> **Your goal**
After locating "(327, 321) = (177, 258): green" in the listing below, copy that line and each one after it exactly, ending with the line that has "(496, 136) = (398, 424): white".

> **Records for processing**
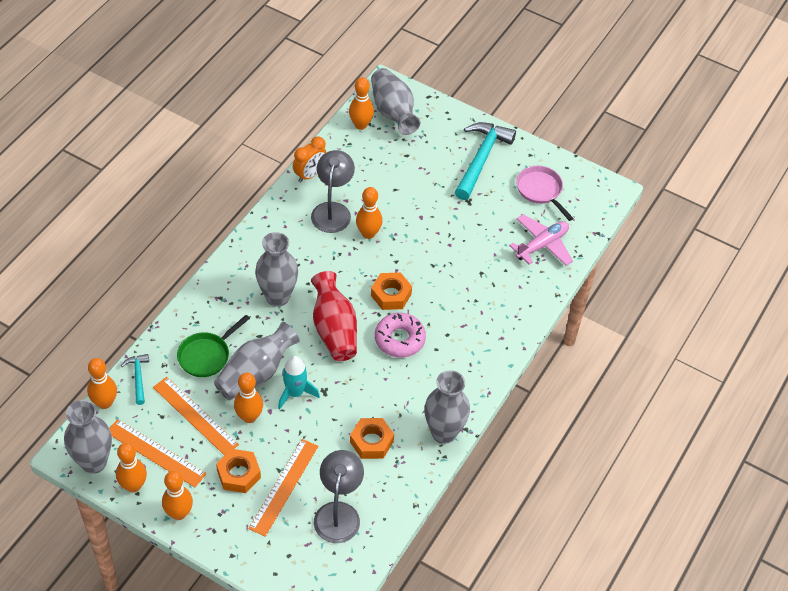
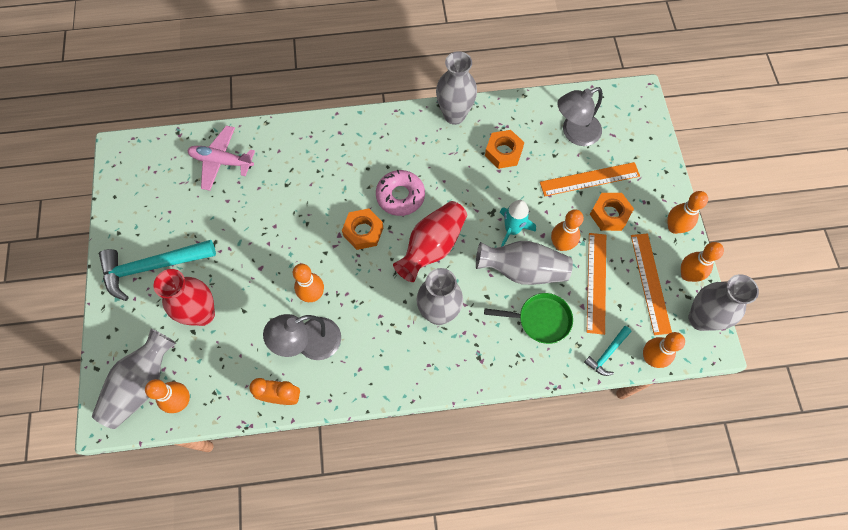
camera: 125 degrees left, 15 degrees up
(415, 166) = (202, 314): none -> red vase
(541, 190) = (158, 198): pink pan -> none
---
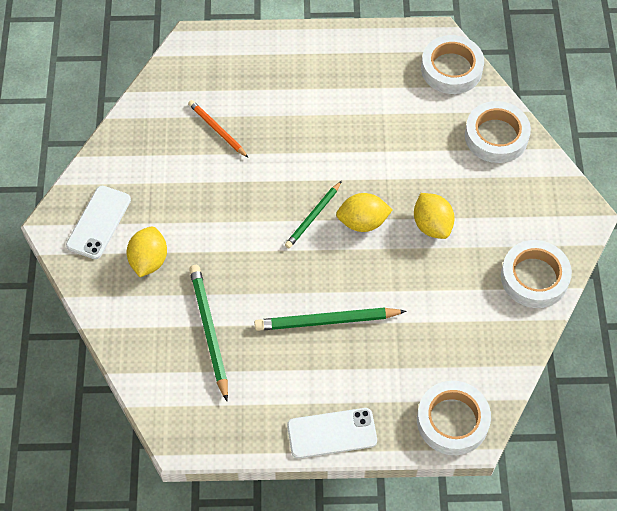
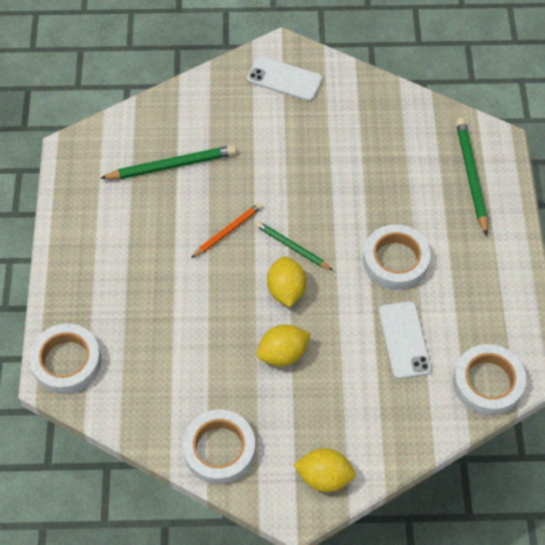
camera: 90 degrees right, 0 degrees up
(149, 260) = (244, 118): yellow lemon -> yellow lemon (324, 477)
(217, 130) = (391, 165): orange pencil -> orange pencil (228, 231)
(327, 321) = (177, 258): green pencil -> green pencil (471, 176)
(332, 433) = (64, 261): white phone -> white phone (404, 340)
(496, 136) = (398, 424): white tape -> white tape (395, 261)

> **Written answer**
(327, 321) = (177, 258): green pencil -> green pencil (471, 176)
(332, 433) = (64, 261): white phone -> white phone (404, 340)
(496, 136) = (398, 424): white tape -> white tape (395, 261)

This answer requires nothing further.